(Object state change records)

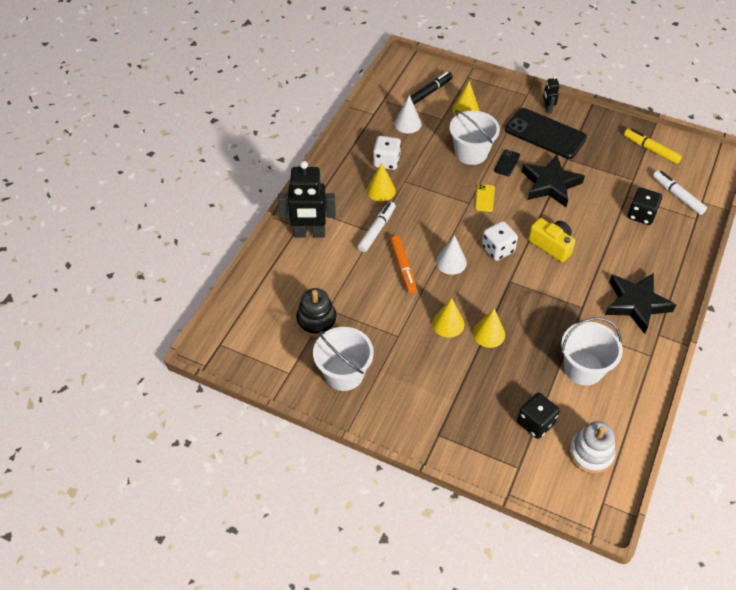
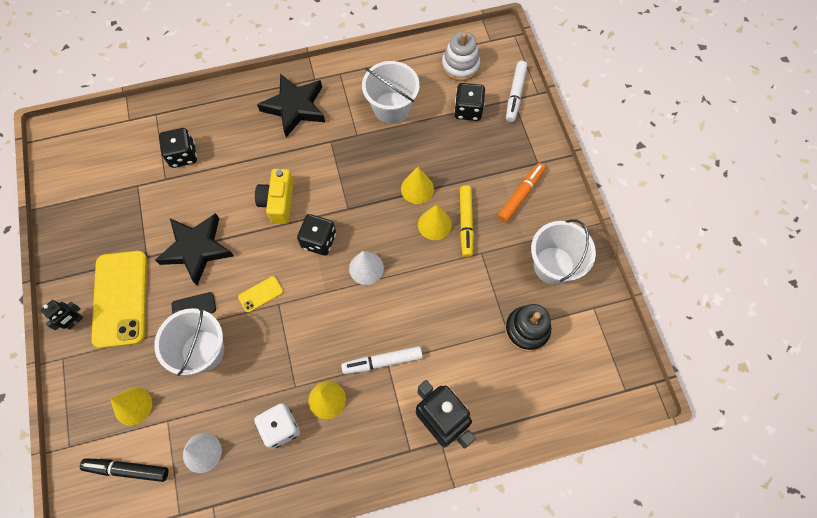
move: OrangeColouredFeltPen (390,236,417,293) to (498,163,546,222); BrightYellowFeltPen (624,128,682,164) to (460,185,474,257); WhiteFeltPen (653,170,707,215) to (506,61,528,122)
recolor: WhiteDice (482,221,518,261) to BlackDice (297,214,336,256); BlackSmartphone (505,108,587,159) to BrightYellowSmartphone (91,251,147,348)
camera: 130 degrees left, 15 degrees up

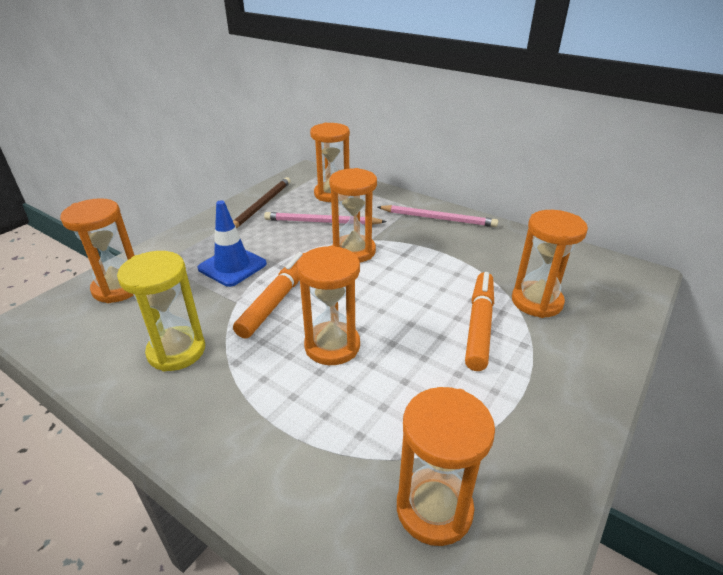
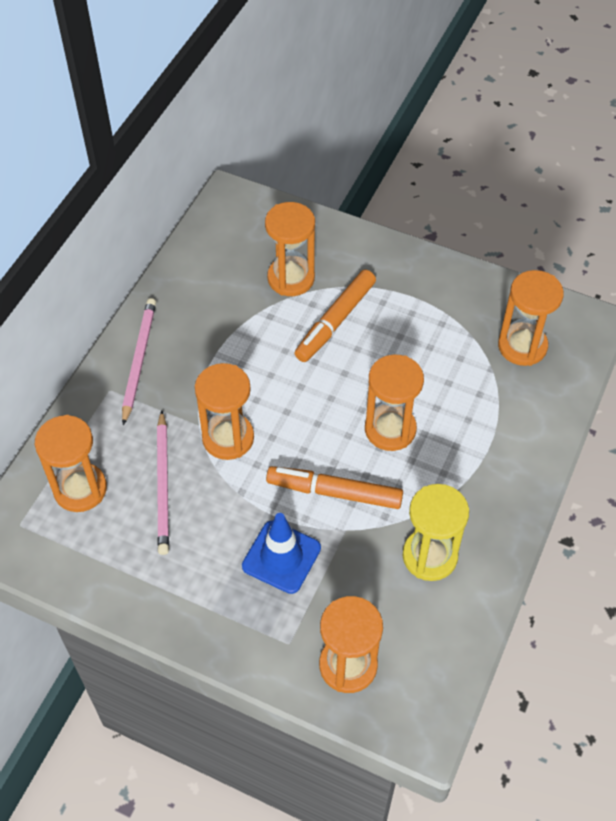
delete: RussetWoodenPencil (233,177,291,228)
rotate: OrangeColouredFeltPen (465,272,494,371) = (294,270,376,362) 60 degrees counterclockwise
camera: 100 degrees left, 20 degrees up

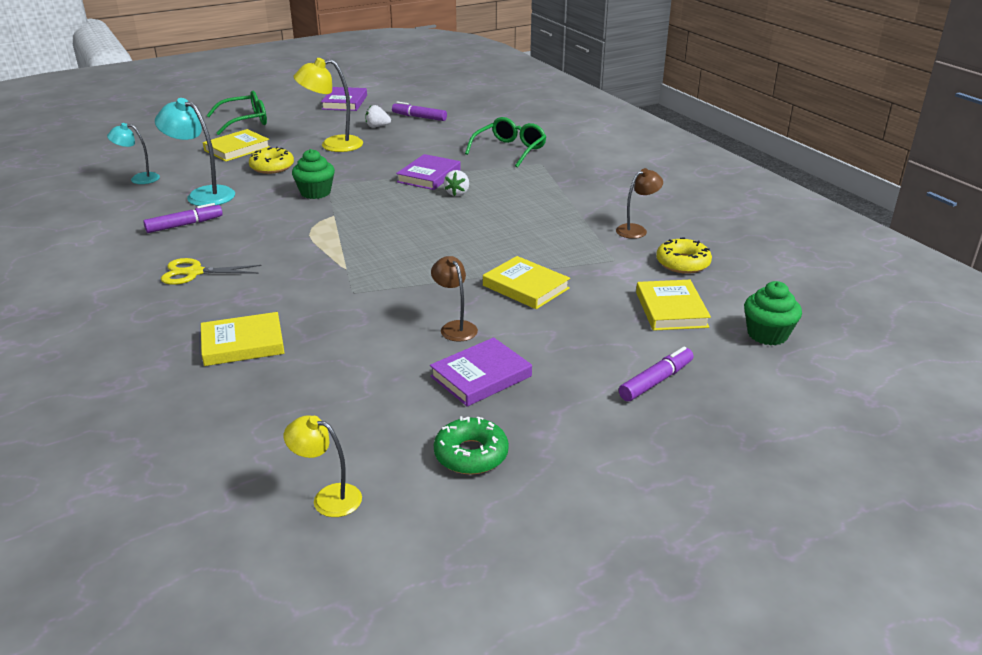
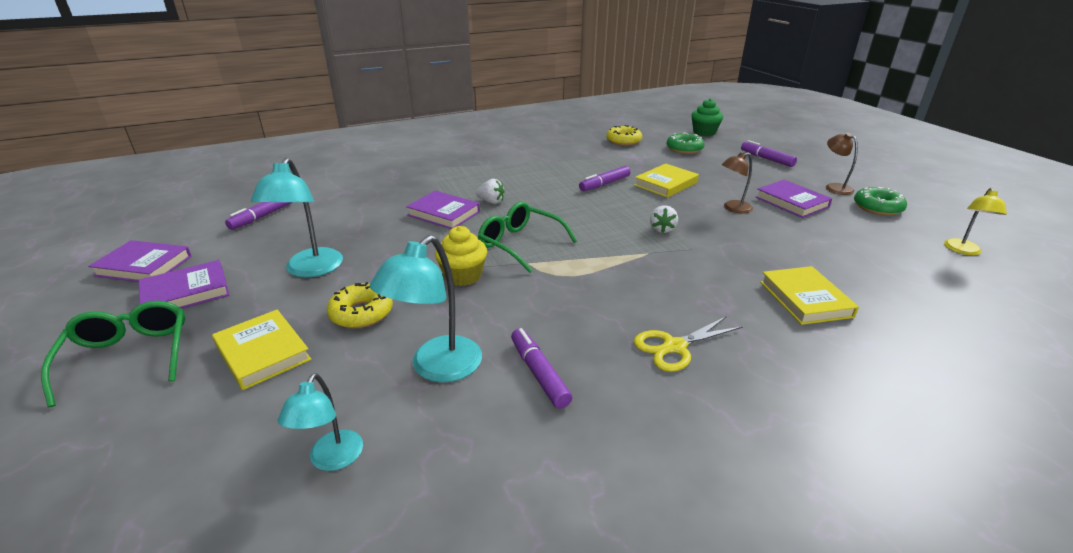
insert: VioletBook (139,260,229,309); VioletFeltPen (579,166,631,191)
move: WhiteToyStrawberry (365,105,391,127) to (650,205,678,233); LeafGreenGlasses (465,117,546,168) to (478,202,577,273); RussetLamp (616,168,663,239) to (826,133,858,195)
replace: BrightYellowBook (636,280,711,331) to LeafGreenGlazedDonut (666,132,705,154)
recolor: LeafGreenMuffin (292,149,335,199) to BrightYellowMuffin (435,226,487,286); BrightYellowLamp (294,58,363,152) to TealLamp (251,157,343,278)
rotate: BrightYellowShears (161,258,262,285) = (634,316,743,372) 60 degrees clockwise
camera: 85 degrees left, 0 degrees up

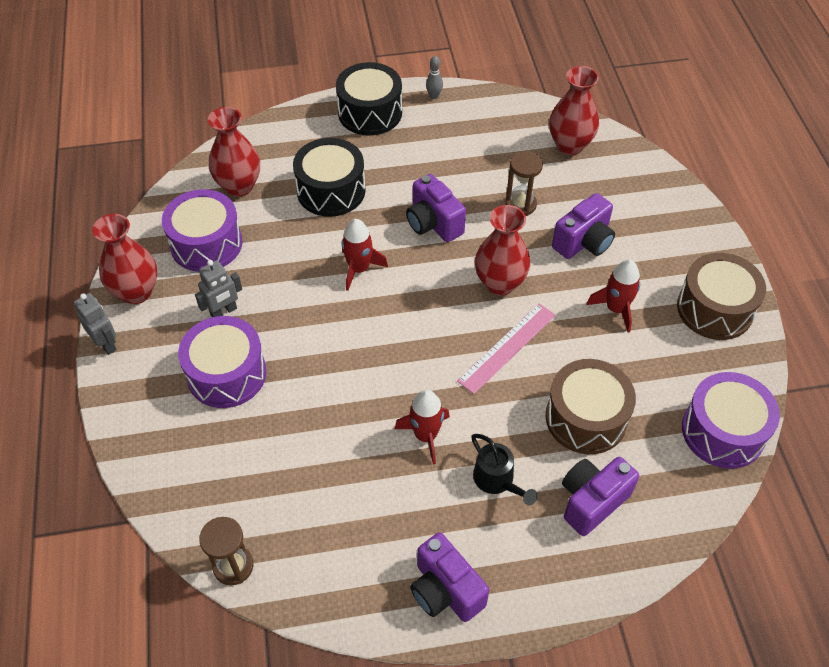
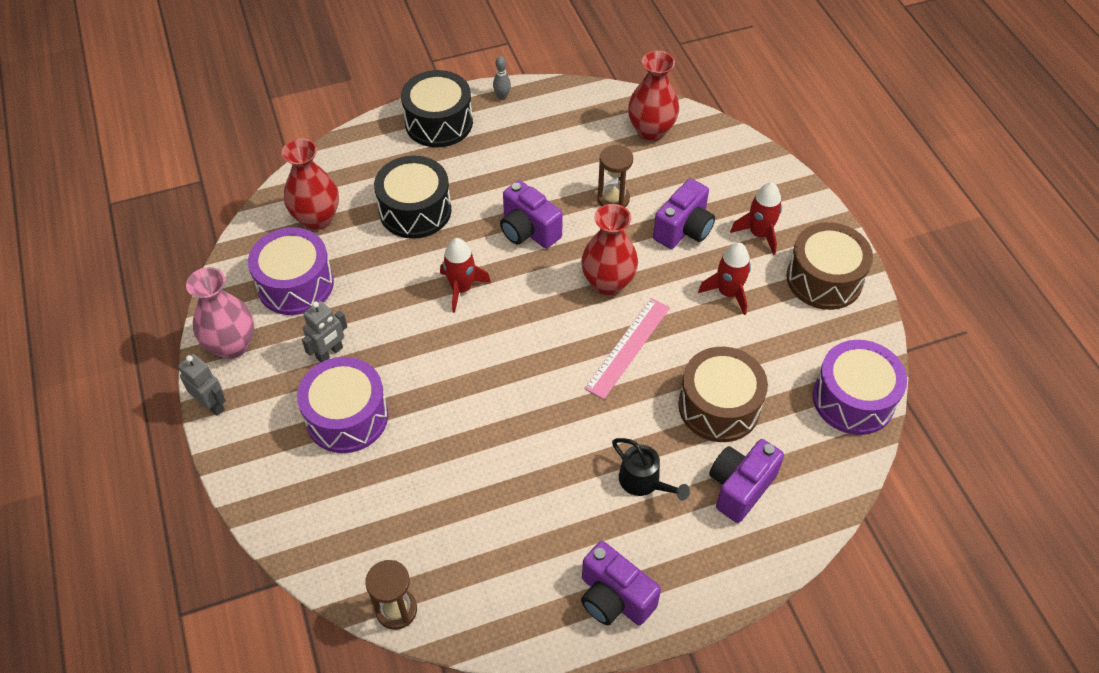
move: ScarletToyRocket (395,390,450,465) to (730,182,782,255)
recolor: ScarletVase (92,214,157,304) to RosyVase (186,267,254,359)
camera: 10 degrees left, 0 degrees up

PROBLEM DETAILS:
Copy each line above where the string "OrangeColouredFeltPen" occurs.

EXERCISE RESULT:
move: OrangeColouredFeltPen (390,236,417,293) to (498,163,546,222); BrightYellowFeltPen (624,128,682,164) to (460,185,474,257); WhiteFeltPen (653,170,707,215) to (506,61,528,122)
rotate: OrangeColouredFeltPen (465,272,494,371) = (294,270,376,362) 60 degrees counterclockwise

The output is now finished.